--- Supplied data Enclosed Below ---
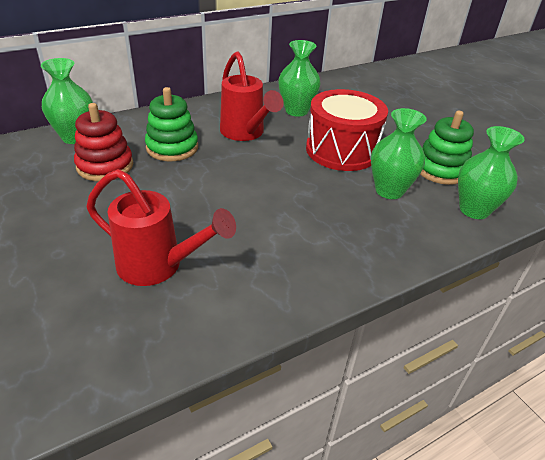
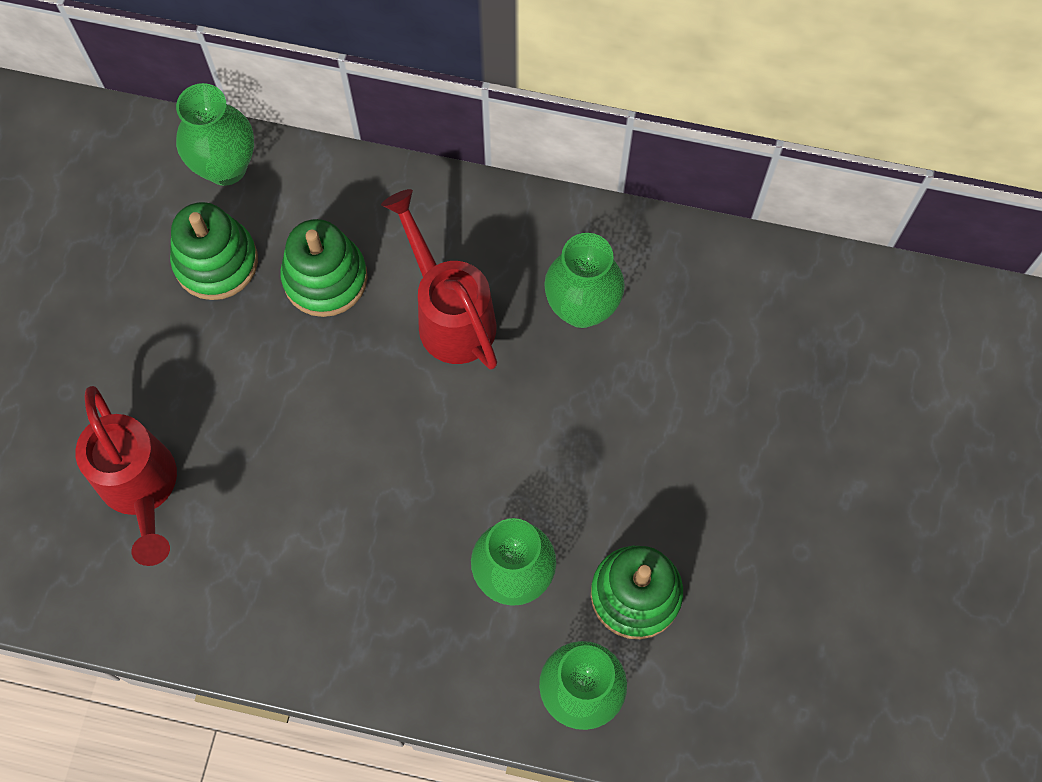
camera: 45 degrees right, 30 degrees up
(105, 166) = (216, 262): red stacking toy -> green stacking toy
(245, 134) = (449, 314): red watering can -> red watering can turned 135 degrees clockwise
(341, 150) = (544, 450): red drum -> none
--- End of Enclosed Supplied data ---
## [Activity]
Return, word for word, the lines from the one containing "(245, 134) = (449, 314): red" through the end of the data above, both ends included, and nothing else.

## [Written solution]
(245, 134) = (449, 314): red watering can -> red watering can turned 135 degrees clockwise
(341, 150) = (544, 450): red drum -> none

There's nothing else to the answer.